WHAT NEEDS TO BE DONE: Somewhere below is a line with "purple brick B10" and, later, a line with "lime cone J9 level 2 -> none"; repeat those two lines and all the lines between them, exactly as they are.

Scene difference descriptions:
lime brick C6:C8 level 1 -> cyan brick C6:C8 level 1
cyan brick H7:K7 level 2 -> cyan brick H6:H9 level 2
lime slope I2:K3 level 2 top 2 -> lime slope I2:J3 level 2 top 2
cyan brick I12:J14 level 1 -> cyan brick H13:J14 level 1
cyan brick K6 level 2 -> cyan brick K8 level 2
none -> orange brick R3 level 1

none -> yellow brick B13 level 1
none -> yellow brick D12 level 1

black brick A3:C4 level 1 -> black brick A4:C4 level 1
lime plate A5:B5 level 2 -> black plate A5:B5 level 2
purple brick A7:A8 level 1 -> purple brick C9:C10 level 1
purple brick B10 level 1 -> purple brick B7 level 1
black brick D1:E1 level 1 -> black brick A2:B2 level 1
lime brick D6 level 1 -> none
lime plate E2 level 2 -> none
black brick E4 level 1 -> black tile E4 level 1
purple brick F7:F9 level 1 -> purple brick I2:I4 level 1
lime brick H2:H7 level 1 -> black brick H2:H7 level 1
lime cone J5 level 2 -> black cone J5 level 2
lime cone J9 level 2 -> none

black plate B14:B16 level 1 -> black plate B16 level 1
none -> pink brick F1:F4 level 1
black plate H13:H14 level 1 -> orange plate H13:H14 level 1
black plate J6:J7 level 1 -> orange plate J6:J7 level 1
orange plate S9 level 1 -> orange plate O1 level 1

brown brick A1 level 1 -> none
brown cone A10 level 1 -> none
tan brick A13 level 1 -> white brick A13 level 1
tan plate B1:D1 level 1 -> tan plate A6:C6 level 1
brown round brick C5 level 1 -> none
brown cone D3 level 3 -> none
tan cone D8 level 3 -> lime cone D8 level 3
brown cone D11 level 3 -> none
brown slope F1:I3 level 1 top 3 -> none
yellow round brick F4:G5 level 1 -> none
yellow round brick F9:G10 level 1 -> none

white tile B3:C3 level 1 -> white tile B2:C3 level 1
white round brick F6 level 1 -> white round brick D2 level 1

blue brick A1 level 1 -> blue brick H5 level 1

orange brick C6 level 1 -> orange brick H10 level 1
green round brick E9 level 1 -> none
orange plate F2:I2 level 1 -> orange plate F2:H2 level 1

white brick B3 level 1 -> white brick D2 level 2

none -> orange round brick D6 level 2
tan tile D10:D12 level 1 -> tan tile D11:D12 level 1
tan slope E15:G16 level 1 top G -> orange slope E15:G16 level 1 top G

TASK ANSWER:
purple brick B10 level 1 -> purple brick B7 level 1
black brick D1:E1 level 1 -> black brick A2:B2 level 1
lime brick D6 level 1 -> none
lime plate E2 level 2 -> none
black brick E4 level 1 -> black tile E4 level 1
purple brick F7:F9 level 1 -> purple brick I2:I4 level 1
lime brick H2:H7 level 1 -> black brick H2:H7 level 1
lime cone J5 level 2 -> black cone J5 level 2
lime cone J9 level 2 -> none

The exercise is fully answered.